- _Activity_
Scan the records for "RESET". Report each line that includes it.

- _Source data_
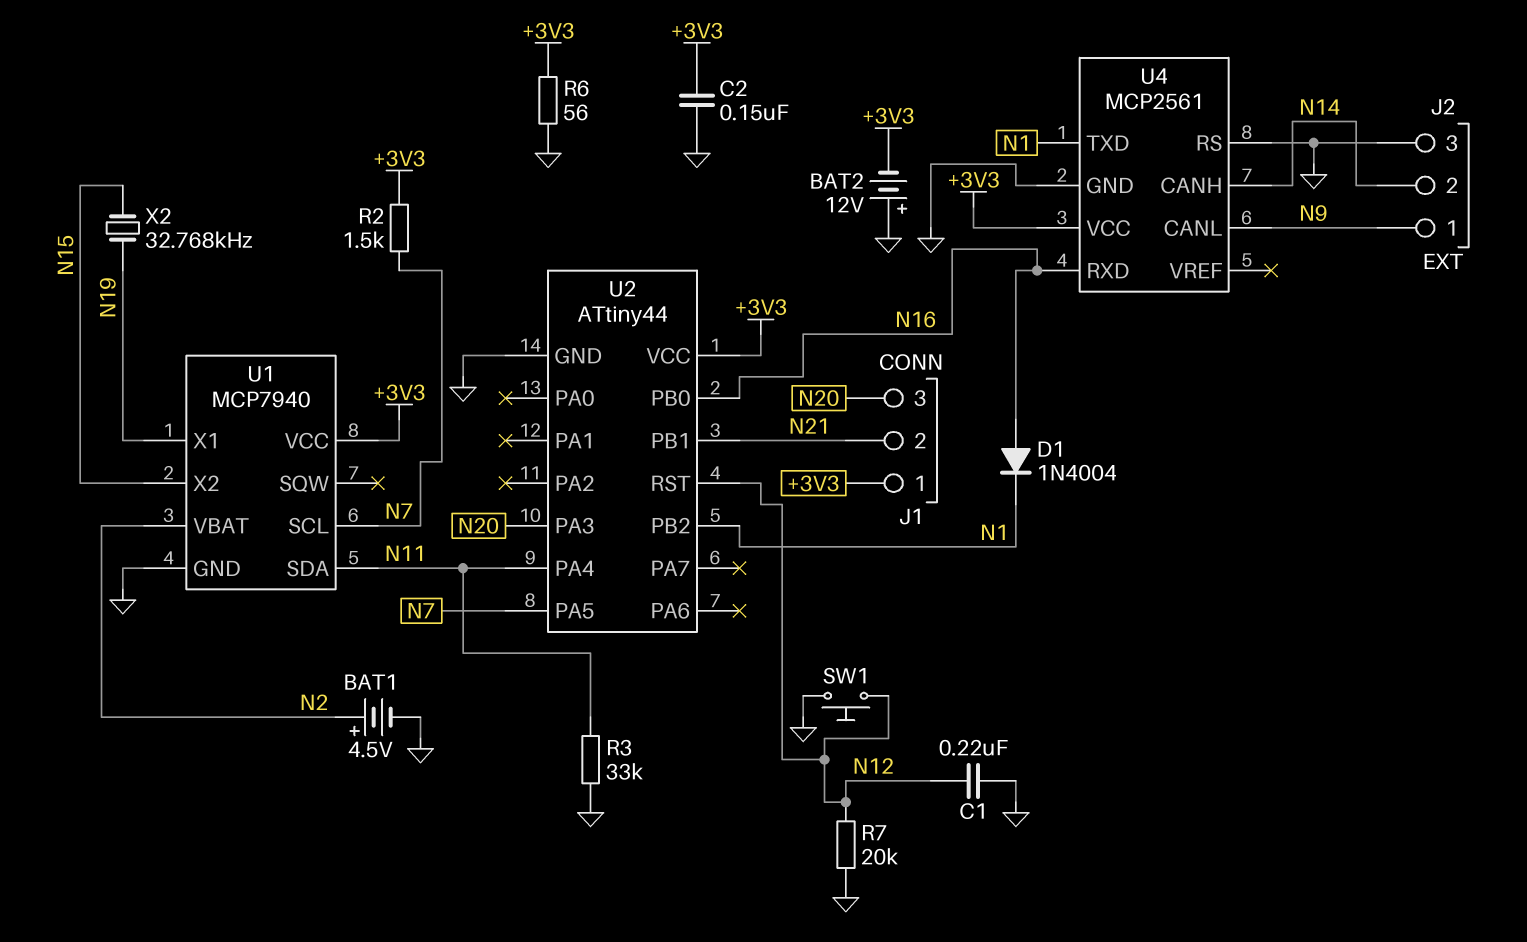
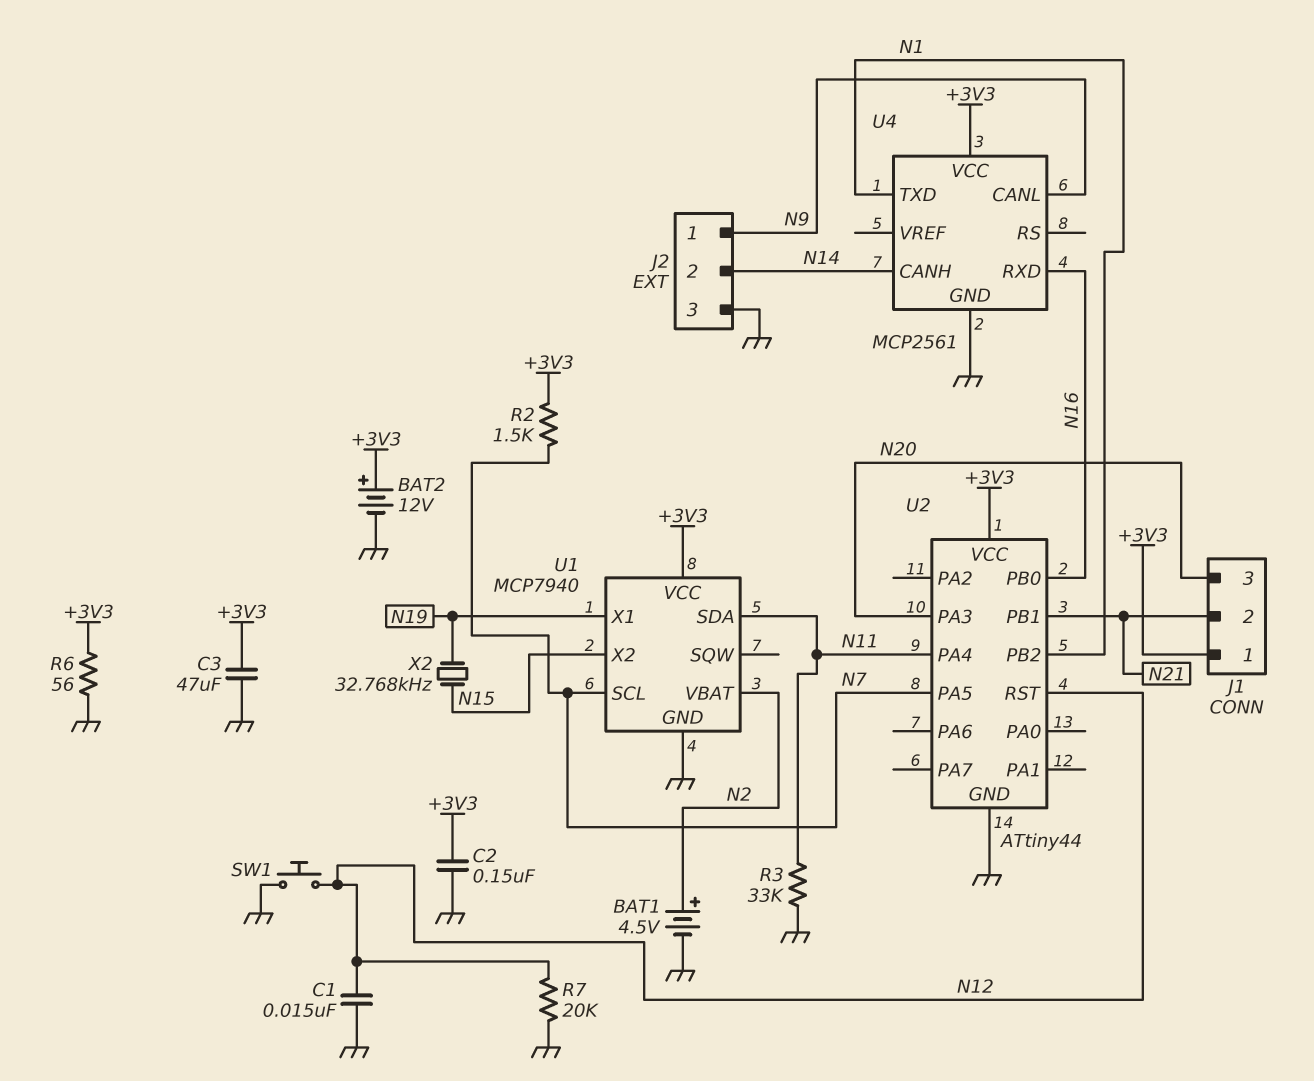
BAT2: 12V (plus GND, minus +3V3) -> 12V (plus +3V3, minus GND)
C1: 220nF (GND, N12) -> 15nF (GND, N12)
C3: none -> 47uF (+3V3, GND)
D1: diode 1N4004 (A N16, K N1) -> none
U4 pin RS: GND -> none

==

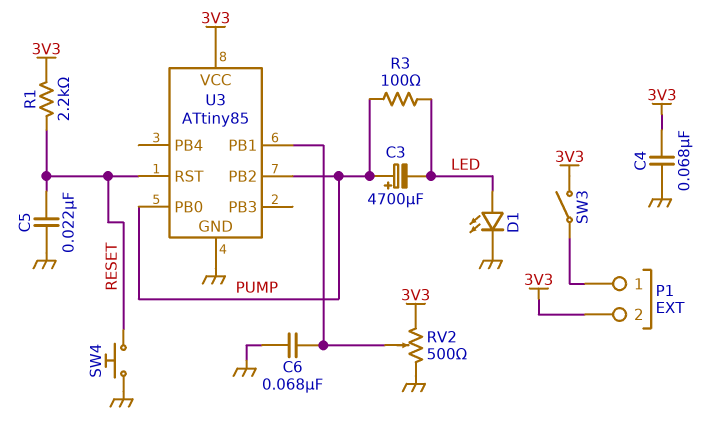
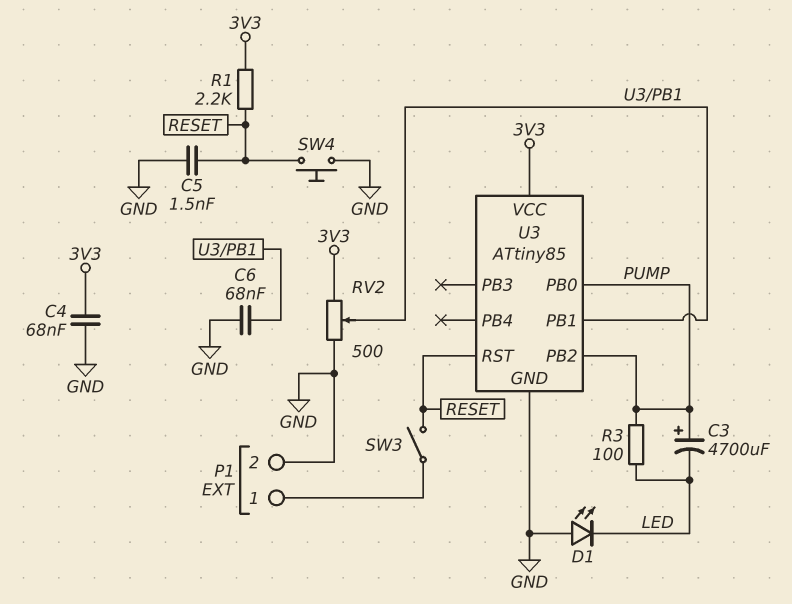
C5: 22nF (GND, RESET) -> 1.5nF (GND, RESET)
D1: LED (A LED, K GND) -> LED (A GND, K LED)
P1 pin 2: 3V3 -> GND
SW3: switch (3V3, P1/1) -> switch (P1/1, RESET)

...

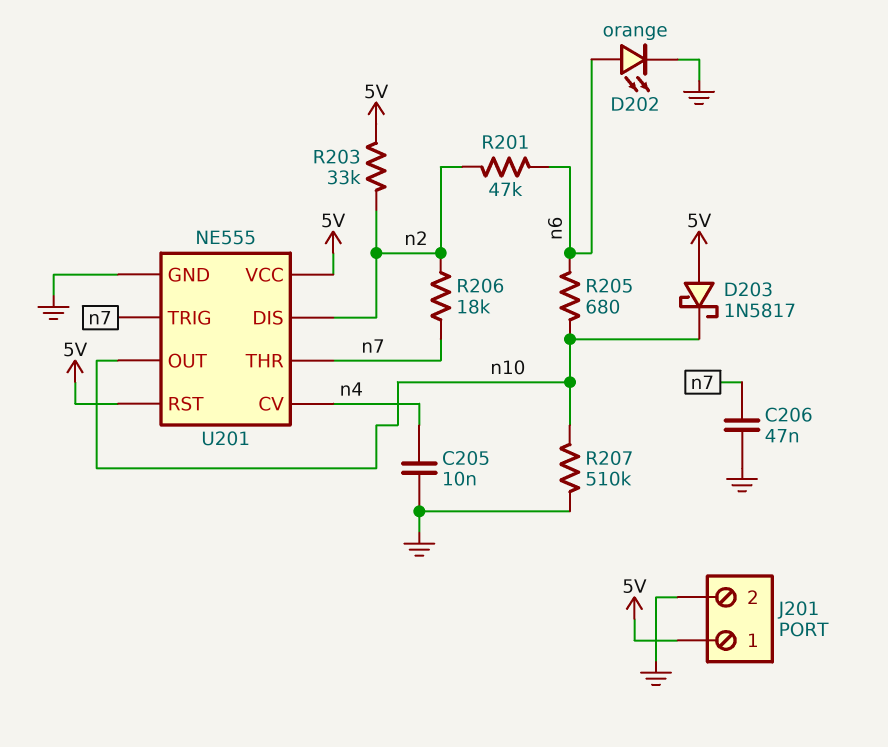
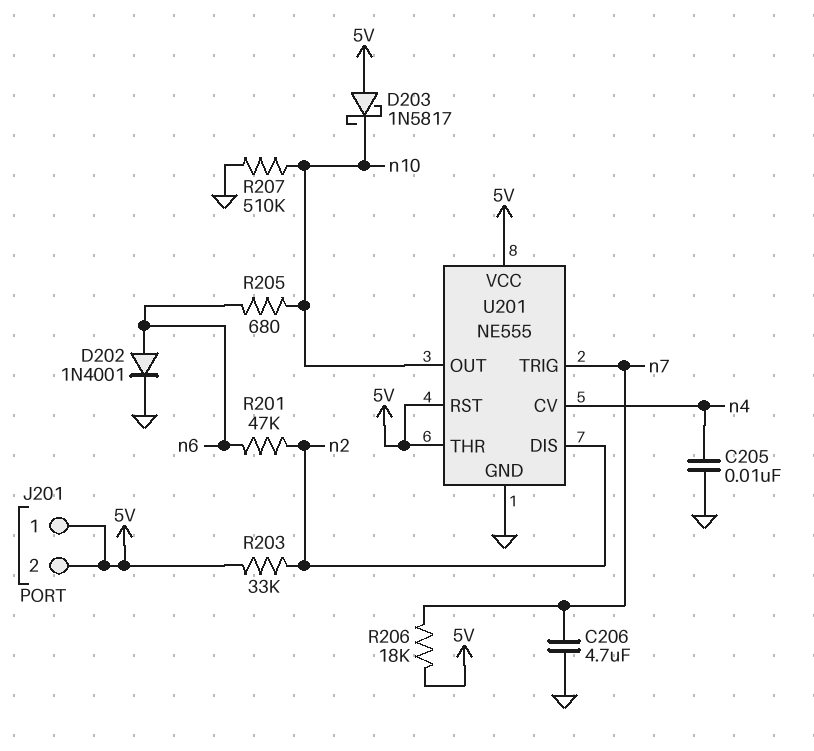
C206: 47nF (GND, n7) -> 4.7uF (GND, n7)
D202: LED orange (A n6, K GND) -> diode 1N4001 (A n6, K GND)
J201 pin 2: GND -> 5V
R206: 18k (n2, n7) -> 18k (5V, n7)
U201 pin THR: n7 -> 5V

- _Answer box_
C5: 22nF (GND, RESET) -> 1.5nF (GND, RESET)
SW3: switch (3V3, P1/1) -> switch (P1/1, RESET)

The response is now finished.